Would you retype the listing word for word, skipping its pictures?

*SOURCE MATERIAL:*
Segment Open

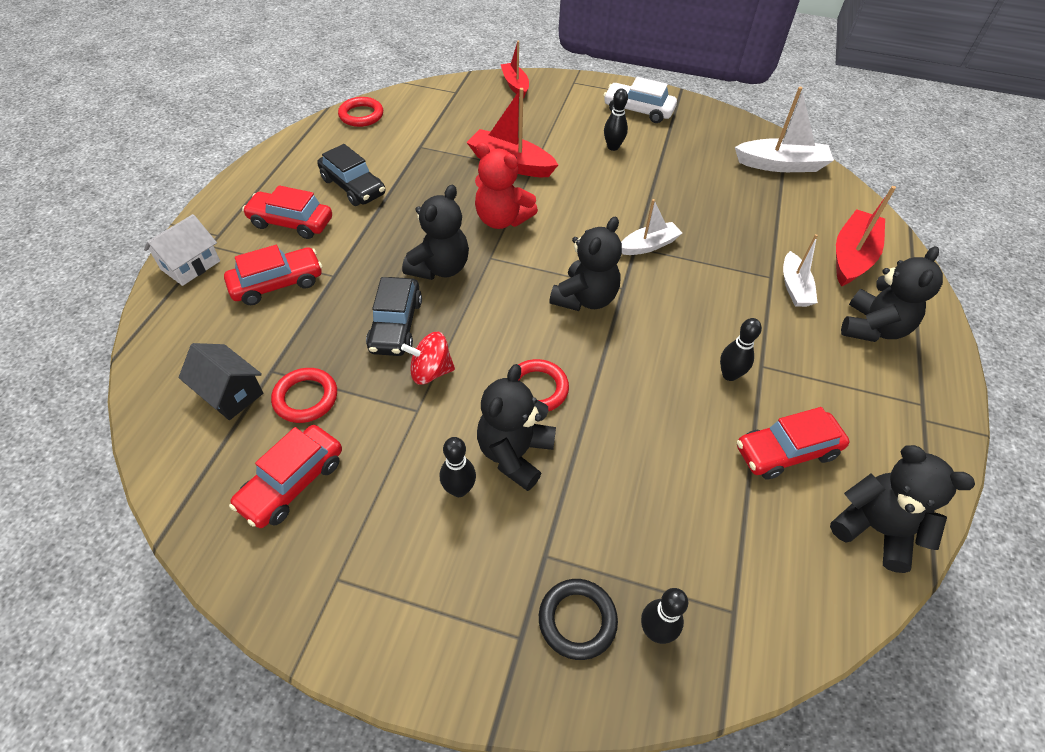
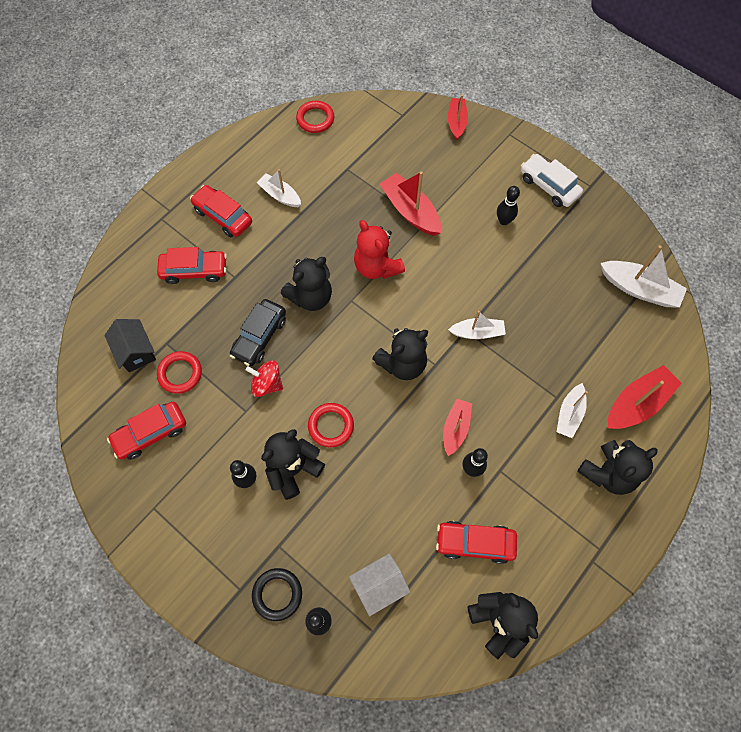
camera: 25 degrees right, 15 degrees up
(190, 265) = (143, 233): white house -> white house (379, 585)
(353, 187) = (280, 195): black car -> white boat
(685, 341) = (455, 428): none -> red boat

Segment Closed

*SOLVED PROBLEM:*
camera: 25 degrees right, 15 degrees up
(190, 265) = (143, 233): white house -> white house (379, 585)
(353, 187) = (280, 195): black car -> white boat
(685, 341) = (455, 428): none -> red boat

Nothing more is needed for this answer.